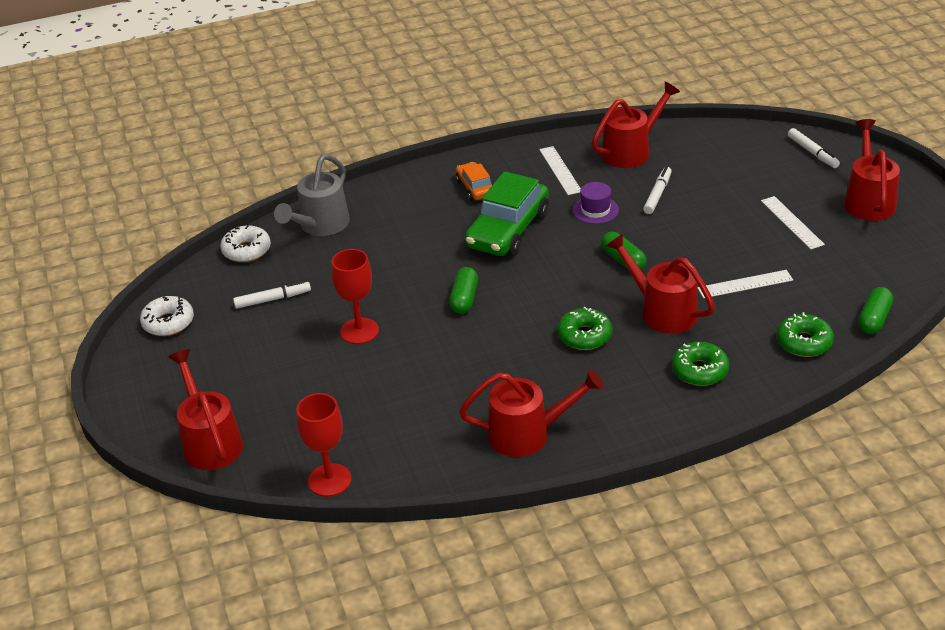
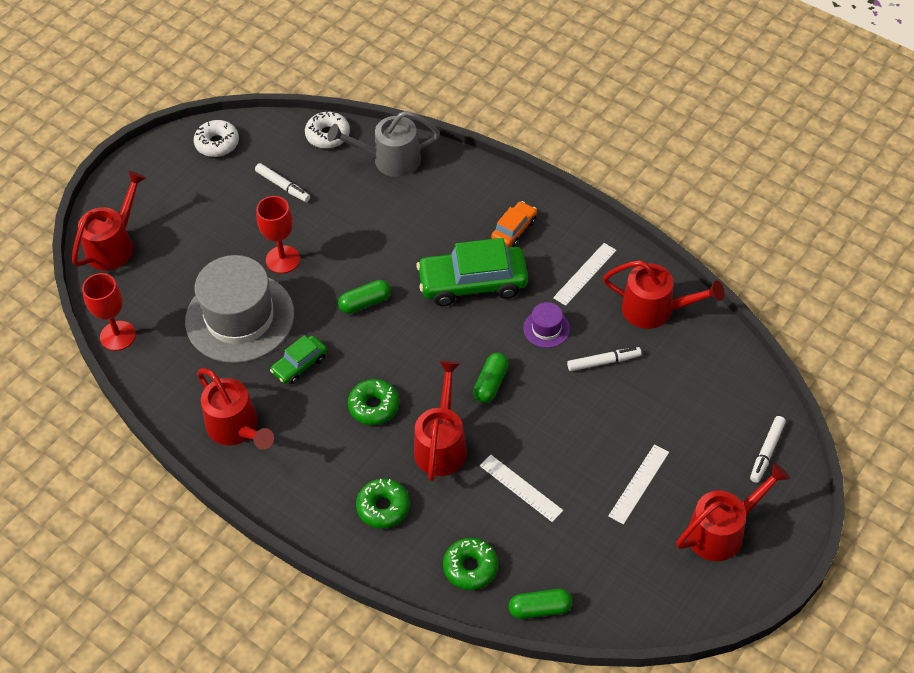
camera: 55 degrees right, 15 degrees up
(398, 384) = (240, 318): none -> grey hat
(493, 365) = (299, 365): none -> green car

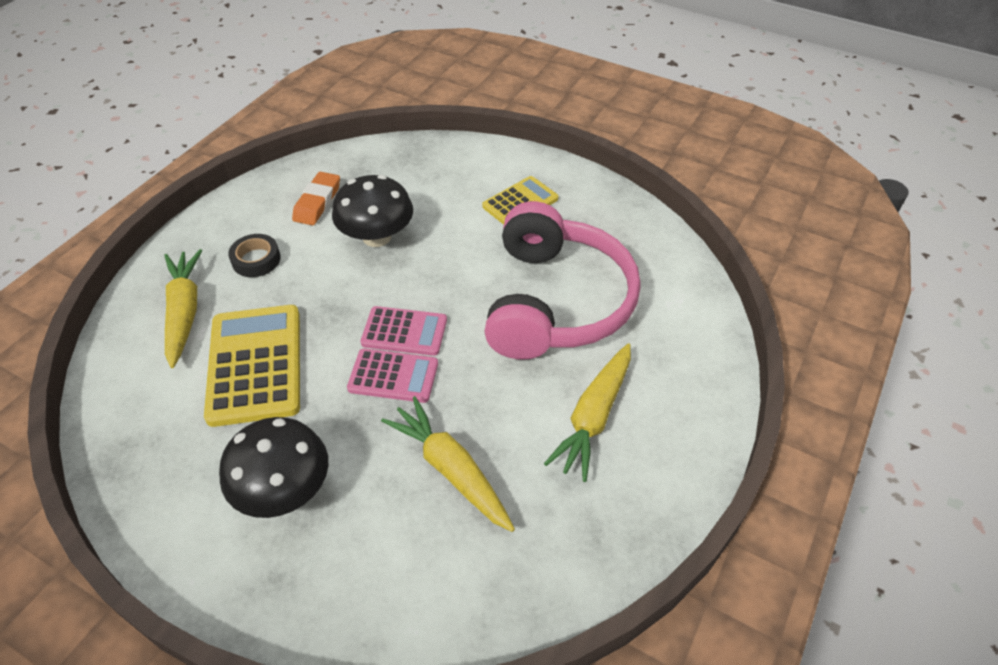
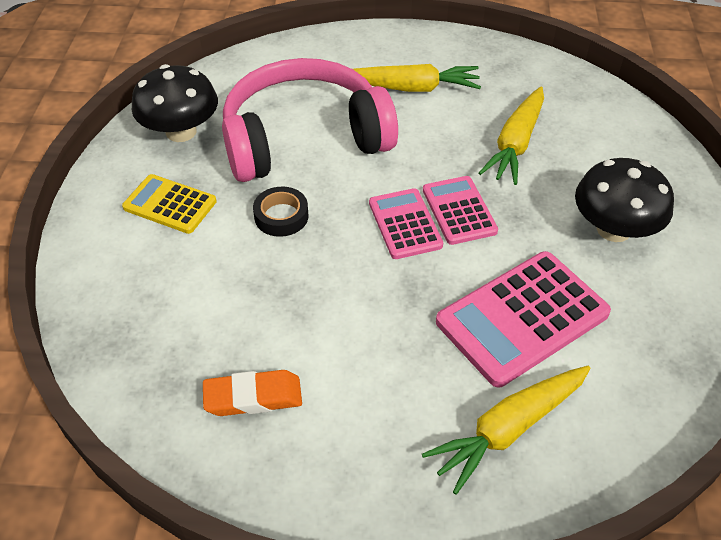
camera: 115 degrees left, 0 degrees up
(255, 364) = (522, 318): yellow calculator -> pink calculator
(256, 260) = (388, 405): black tape -> black tape (281, 216)
(377, 237) = (286, 305): black mushroom -> black mushroom (181, 132)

════════════════════

Exercise description: Take the material above and set it down exactly, minus the images.

Exercise solution:
camera: 55 degrees right, 15 degrees up
(398, 384) = (240, 318): none -> grey hat
(493, 365) = (299, 365): none -> green car

camera: 115 degrees left, 0 degrees up
(255, 364) = (522, 318): yellow calculator -> pink calculator
(256, 260) = (388, 405): black tape -> black tape (281, 216)
(377, 237) = (286, 305): black mushroom -> black mushroom (181, 132)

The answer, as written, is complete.